**Work to be completed**
Extract each line in the records below that contains the string "grace". Uppercase and lowercase letters count as different.

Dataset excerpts
* start *

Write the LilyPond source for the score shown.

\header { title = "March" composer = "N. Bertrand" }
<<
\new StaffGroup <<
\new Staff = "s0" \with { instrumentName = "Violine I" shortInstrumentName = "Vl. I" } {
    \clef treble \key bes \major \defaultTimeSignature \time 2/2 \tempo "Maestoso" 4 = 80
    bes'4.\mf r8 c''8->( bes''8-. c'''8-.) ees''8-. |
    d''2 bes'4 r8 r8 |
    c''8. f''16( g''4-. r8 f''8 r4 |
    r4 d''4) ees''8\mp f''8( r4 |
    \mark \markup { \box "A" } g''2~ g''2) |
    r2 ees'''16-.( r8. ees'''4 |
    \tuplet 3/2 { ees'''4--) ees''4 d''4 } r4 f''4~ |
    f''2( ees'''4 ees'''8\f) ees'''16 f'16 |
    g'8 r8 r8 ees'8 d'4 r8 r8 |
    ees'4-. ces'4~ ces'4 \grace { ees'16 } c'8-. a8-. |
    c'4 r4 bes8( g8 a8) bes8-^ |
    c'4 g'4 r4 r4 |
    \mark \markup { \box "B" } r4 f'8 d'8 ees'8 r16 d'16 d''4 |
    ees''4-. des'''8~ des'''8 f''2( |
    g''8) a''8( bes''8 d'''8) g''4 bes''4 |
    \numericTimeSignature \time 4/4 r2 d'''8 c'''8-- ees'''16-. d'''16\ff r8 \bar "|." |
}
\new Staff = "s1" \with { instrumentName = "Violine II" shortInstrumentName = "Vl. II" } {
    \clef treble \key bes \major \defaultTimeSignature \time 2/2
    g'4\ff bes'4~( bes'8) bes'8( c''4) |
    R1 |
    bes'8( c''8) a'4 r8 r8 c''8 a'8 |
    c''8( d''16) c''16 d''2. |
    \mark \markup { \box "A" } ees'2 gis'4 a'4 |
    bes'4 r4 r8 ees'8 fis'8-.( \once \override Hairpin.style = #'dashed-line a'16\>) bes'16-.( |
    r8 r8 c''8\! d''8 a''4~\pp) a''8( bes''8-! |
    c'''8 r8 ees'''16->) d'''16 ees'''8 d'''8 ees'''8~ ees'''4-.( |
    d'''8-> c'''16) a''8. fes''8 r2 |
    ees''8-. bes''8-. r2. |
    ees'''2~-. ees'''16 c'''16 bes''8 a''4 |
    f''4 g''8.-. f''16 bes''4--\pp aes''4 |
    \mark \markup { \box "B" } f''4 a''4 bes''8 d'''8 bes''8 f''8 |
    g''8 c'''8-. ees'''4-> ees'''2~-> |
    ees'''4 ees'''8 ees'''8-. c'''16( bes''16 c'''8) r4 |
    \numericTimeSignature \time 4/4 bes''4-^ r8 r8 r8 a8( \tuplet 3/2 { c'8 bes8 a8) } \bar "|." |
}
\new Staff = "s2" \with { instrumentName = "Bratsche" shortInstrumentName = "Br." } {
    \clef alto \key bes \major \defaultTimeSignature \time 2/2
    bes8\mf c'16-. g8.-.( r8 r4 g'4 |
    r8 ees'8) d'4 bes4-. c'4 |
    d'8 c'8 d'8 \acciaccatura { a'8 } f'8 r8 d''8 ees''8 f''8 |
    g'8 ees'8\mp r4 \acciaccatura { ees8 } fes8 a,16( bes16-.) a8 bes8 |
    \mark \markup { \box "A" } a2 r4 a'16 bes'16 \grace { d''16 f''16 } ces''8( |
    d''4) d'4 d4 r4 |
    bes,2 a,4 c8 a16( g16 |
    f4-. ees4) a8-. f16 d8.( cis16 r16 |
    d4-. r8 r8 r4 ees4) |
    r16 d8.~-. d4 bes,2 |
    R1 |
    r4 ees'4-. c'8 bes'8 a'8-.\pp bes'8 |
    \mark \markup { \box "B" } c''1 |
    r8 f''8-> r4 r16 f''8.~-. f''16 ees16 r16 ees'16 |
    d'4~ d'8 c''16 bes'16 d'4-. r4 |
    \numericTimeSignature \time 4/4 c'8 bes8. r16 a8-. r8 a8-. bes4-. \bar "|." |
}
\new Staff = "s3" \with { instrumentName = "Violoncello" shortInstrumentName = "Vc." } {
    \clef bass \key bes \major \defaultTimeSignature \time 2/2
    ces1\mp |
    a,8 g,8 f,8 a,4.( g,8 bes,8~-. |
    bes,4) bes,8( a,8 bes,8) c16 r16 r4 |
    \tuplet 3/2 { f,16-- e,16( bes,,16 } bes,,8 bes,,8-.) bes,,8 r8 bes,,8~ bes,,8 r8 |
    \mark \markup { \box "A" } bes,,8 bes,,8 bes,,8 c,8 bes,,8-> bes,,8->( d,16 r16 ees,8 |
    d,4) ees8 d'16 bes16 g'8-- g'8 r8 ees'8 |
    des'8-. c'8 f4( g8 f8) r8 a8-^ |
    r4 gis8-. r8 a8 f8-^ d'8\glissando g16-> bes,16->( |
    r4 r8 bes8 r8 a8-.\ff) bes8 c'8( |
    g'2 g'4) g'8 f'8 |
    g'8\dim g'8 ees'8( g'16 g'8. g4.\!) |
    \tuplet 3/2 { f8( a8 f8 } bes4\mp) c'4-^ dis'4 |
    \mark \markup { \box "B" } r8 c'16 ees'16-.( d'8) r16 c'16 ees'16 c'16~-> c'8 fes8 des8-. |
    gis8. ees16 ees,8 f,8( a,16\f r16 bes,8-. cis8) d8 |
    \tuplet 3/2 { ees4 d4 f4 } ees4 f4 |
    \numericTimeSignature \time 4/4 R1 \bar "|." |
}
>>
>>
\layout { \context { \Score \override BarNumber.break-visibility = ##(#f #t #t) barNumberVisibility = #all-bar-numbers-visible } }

* end *

**The output**
    ees'4-. ces'4~ ces'4 \grace { ees'16 } c'8-. a8-. |
    \mark \markup { \box "A" } a2 r4 a'16 bes'16 \grace { d''16 f''16 } ces''8( |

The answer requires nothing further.